Pictures must be left out. Retype exactly the lines from the one containing "pink robot: 2 -> 1" through the last line of the records below.

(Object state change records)
::::::::
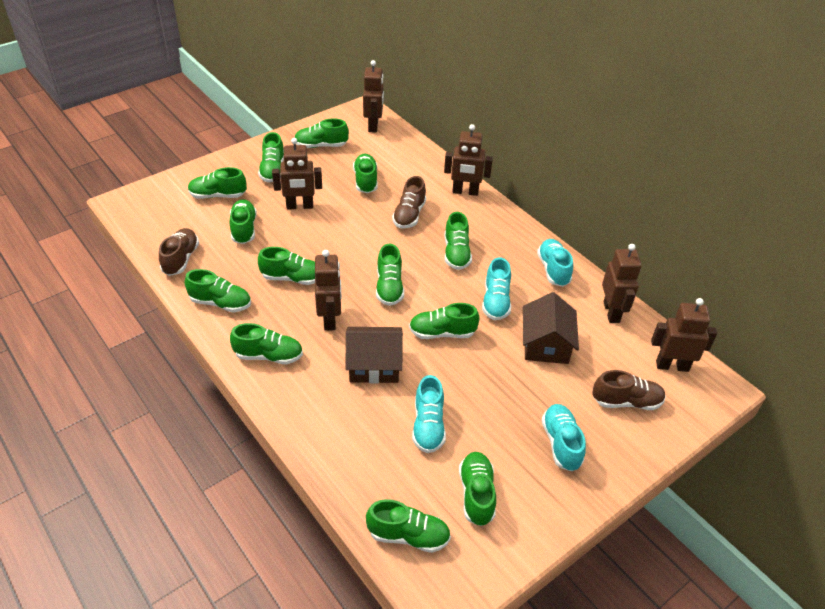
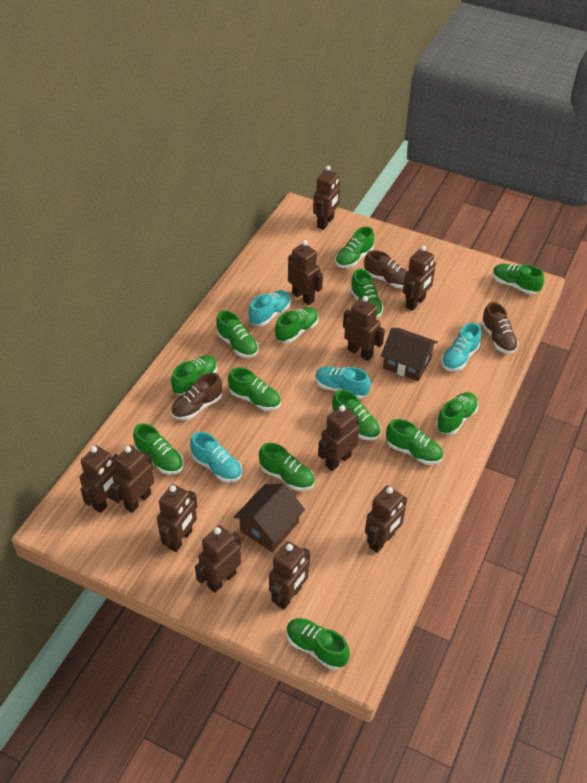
brown robot: 6 -> 11

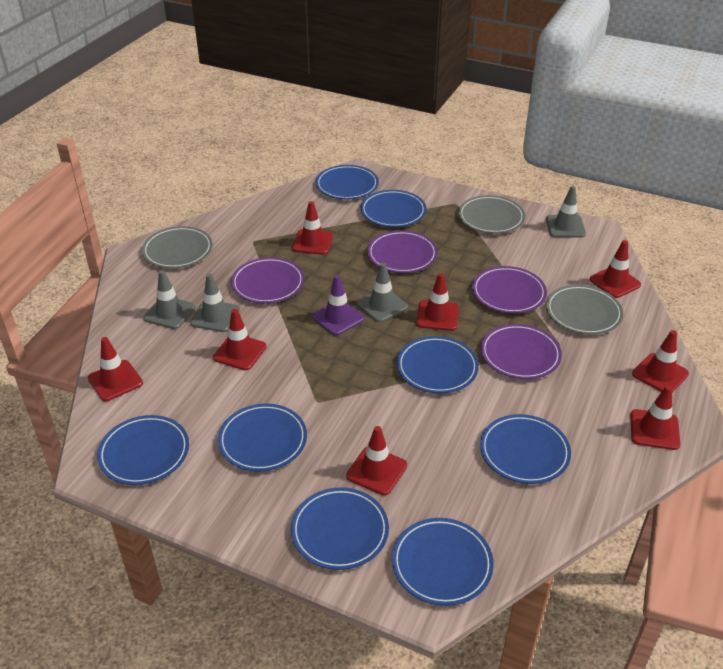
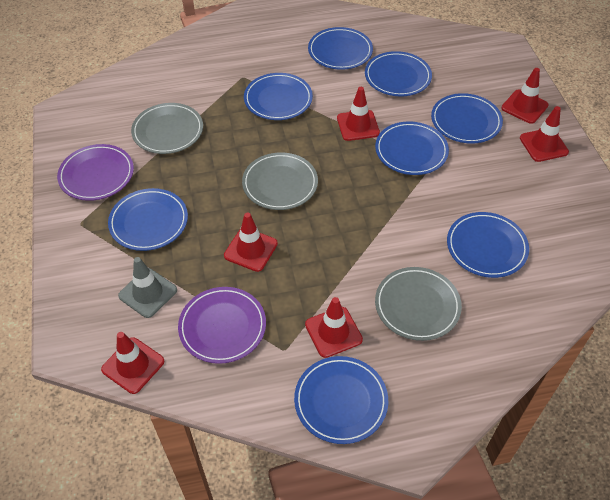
grey traffic cone: 4 -> 1
purple plate: 4 -> 2
purple traffic cone: 1 -> 0
red traffic cone: 8 -> 6

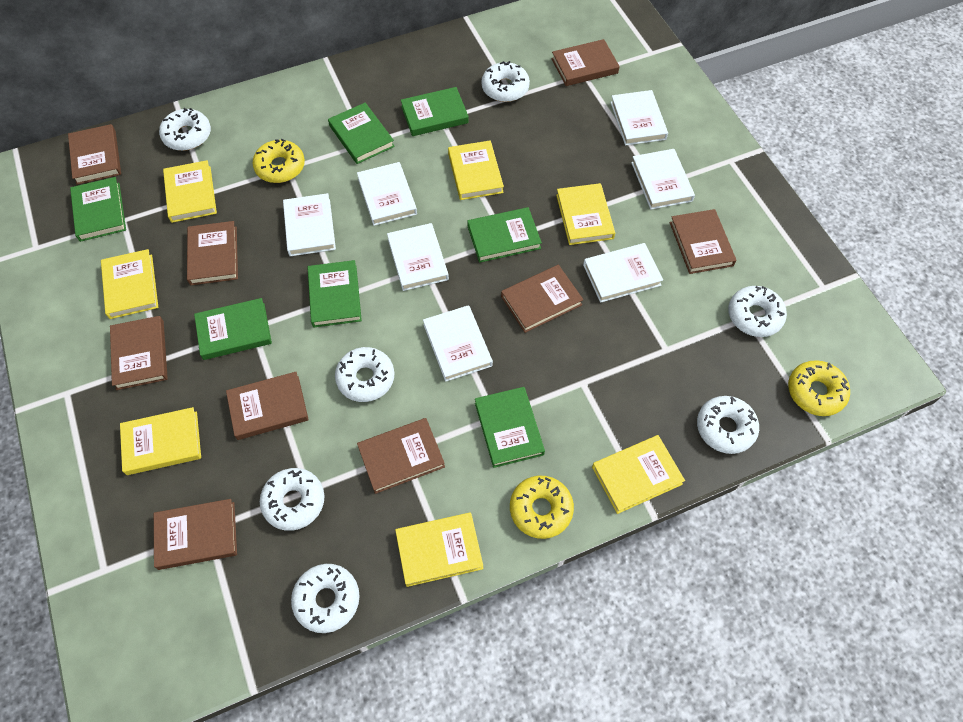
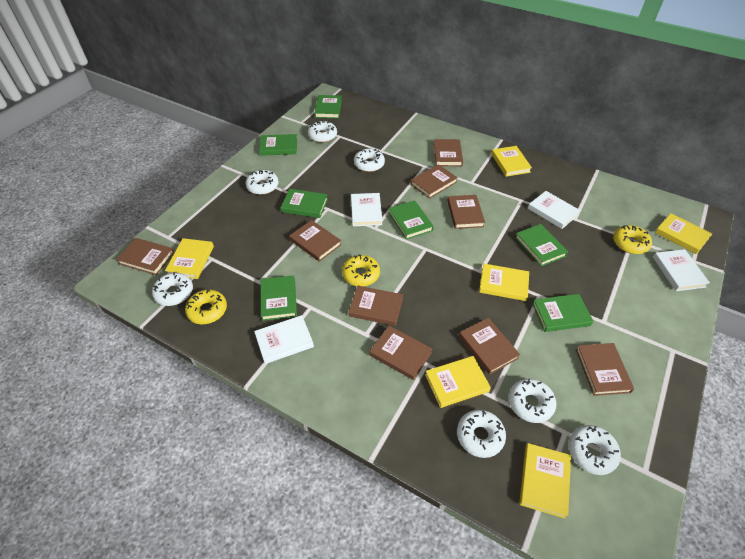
white book: 7 -> 4
yellow book: 7 -> 6

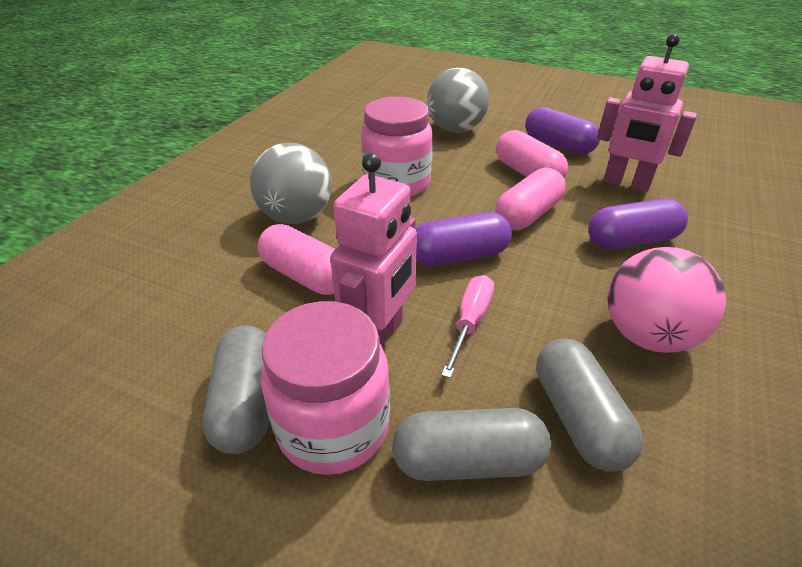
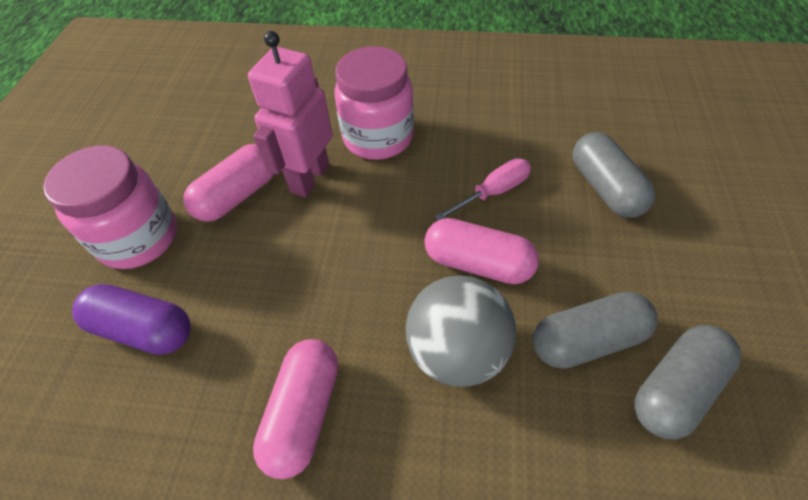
grey ball: 2 -> 1
pink ball: 1 -> 0
pink robot: 2 -> 1
purple capsule: 3 -> 1

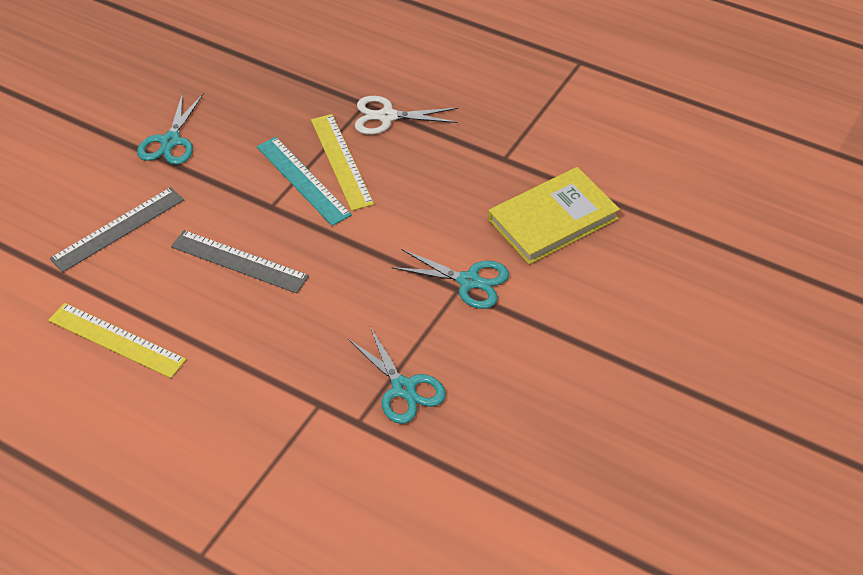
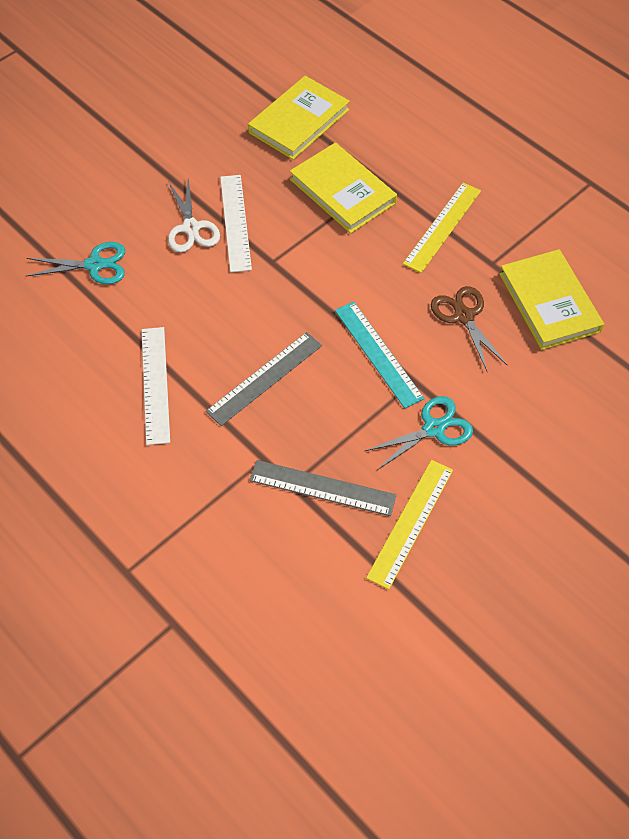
brown scissors: 0 -> 1
turquoise scissors: 3 -> 2
white ruler: 0 -> 2
yellow book: 1 -> 3

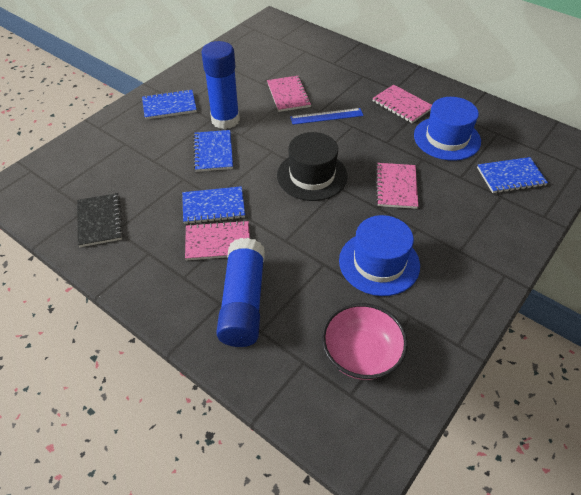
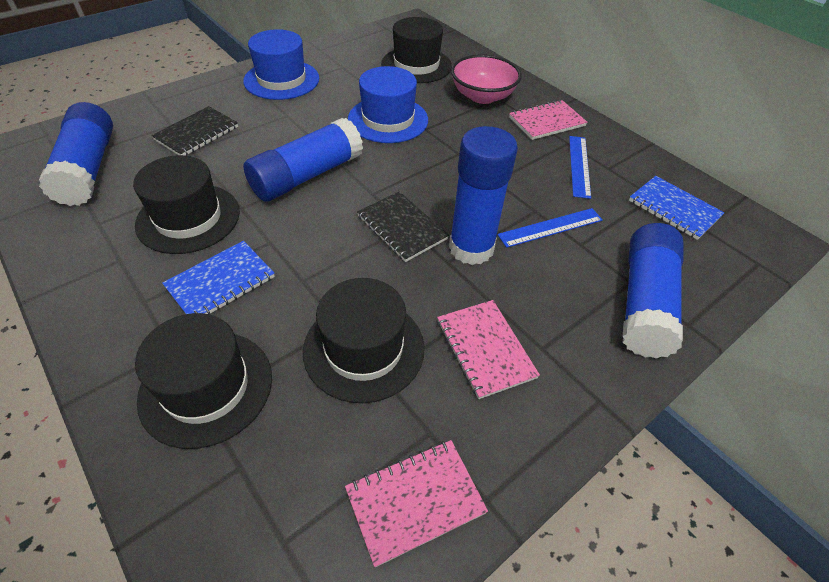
black hat: 1 -> 4
black notebook: 1 -> 2
blue glue stick: 2 -> 4
blue notebook: 4 -> 2
blue ruler: 1 -> 2
pink notebook: 4 -> 3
::::::::
- _Answer_:
pink robot: 2 -> 1
purple capsule: 3 -> 1

brown scissors: 0 -> 1
turquoise scissors: 3 -> 2
white ruler: 0 -> 2
yellow book: 1 -> 3

black hat: 1 -> 4
black notebook: 1 -> 2
blue glue stick: 2 -> 4
blue notebook: 4 -> 2
blue ruler: 1 -> 2
pink notebook: 4 -> 3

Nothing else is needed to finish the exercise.